DATA RECORDS
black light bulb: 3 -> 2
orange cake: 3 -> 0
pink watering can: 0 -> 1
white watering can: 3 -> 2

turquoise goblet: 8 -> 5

==

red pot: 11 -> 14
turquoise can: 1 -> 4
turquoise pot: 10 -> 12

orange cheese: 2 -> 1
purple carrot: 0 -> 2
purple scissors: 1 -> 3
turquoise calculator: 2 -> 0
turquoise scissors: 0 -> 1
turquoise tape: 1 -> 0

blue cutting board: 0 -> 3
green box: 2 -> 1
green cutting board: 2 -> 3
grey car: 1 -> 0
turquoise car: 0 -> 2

EXERCISE GOAL
Once you find the line with "black light bulb: 3 -> 2" in the entries above, output it and each line after it up to and including the line with "turquoise goblet: 8 -> 5", and nothing else.

WORKED SOLUTION
black light bulb: 3 -> 2
orange cake: 3 -> 0
pink watering can: 0 -> 1
white watering can: 3 -> 2

turquoise goblet: 8 -> 5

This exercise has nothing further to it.